══ Source material ══

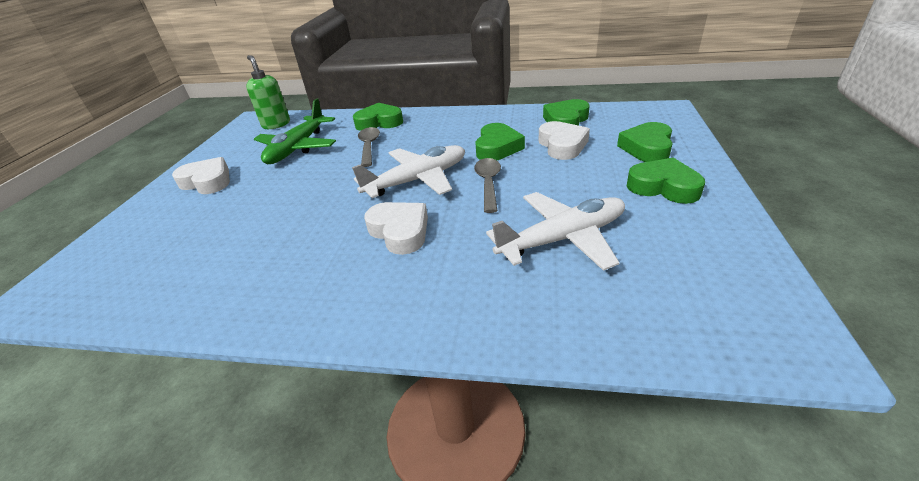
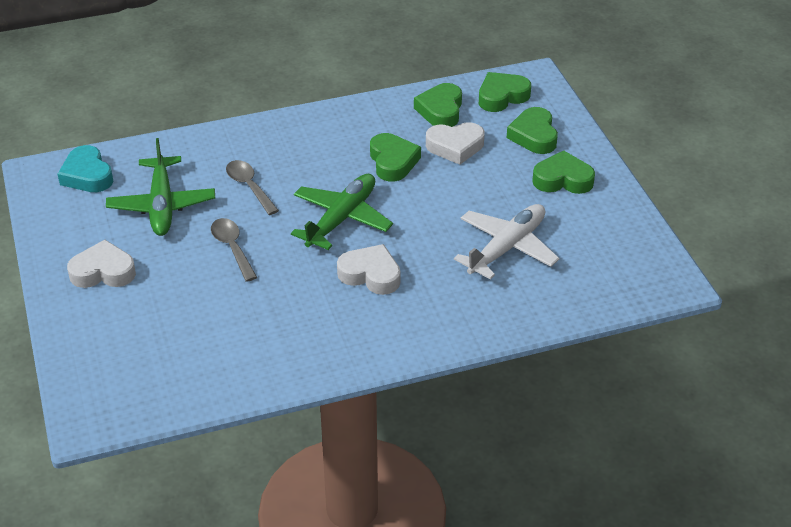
camera: 30 degrees left, 5 degrees up
(276, 124) = (87, 175): green soap dispenser -> turquoise heart
(379, 122) = (227, 148): green heart -> green heart (502, 96)
(417, 180) = (341, 219): white plane -> green plane
(488, 183) = (413, 207): grey spoon -> grey spoon (232, 248)
(562, 145) = (455, 147): white heart -> white heart turned 120 degrees clockwise

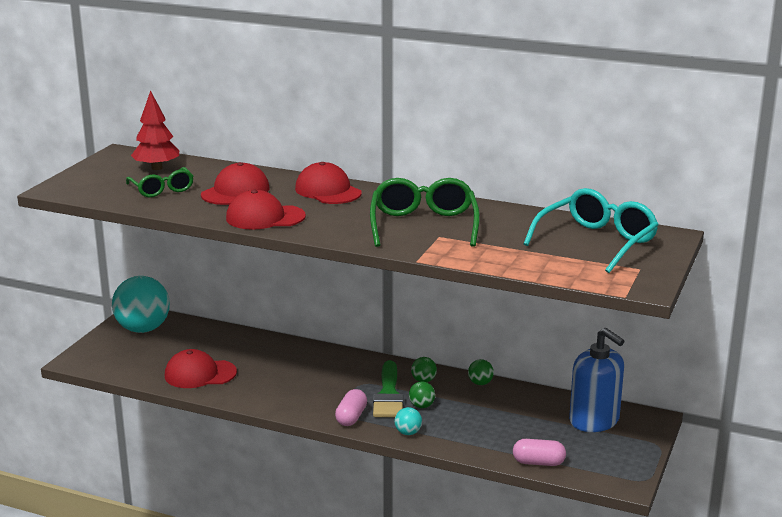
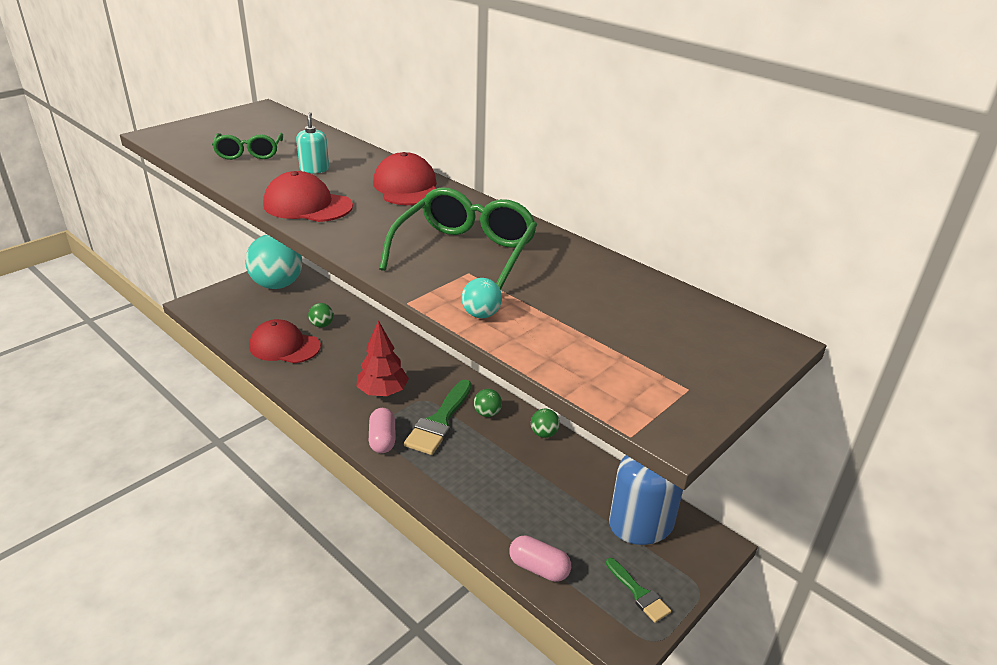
camera: 20 degrees right, 10 degrees up
(157, 168) = (274, 129): red tree -> red tree (383, 392)
(235, 191) = (314, 169): red cap -> turquoise soap dispenser
(351, 417) = (382, 439): pink capsule -> pink capsule turned 45 degrees counterclockwise
(408, 433) = (425, 478): turquoise ball -> turquoise ball (481, 315)
(421, 406) = (463, 446): green ball -> green ball (322, 325)
(596, 242) = (659, 328): turquoise glasses -> none
(618, 458) = (638, 593): none -> green brush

═══

## Task to carry out
Exactly as they stand, retype all the entries, but omit the pictures.

## Output of the exercise
camera: 30 degrees left, 5 degrees up
(276, 124) = (87, 175): green soap dispenser -> turquoise heart
(379, 122) = (227, 148): green heart -> green heart (502, 96)
(417, 180) = (341, 219): white plane -> green plane
(488, 183) = (413, 207): grey spoon -> grey spoon (232, 248)
(562, 145) = (455, 147): white heart -> white heart turned 120 degrees clockwise

camera: 20 degrees right, 10 degrees up
(157, 168) = (274, 129): red tree -> red tree (383, 392)
(235, 191) = (314, 169): red cap -> turquoise soap dispenser
(351, 417) = (382, 439): pink capsule -> pink capsule turned 45 degrees counterclockwise
(408, 433) = (425, 478): turquoise ball -> turquoise ball (481, 315)
(421, 406) = (463, 446): green ball -> green ball (322, 325)
(596, 242) = (659, 328): turquoise glasses -> none
(618, 458) = (638, 593): none -> green brush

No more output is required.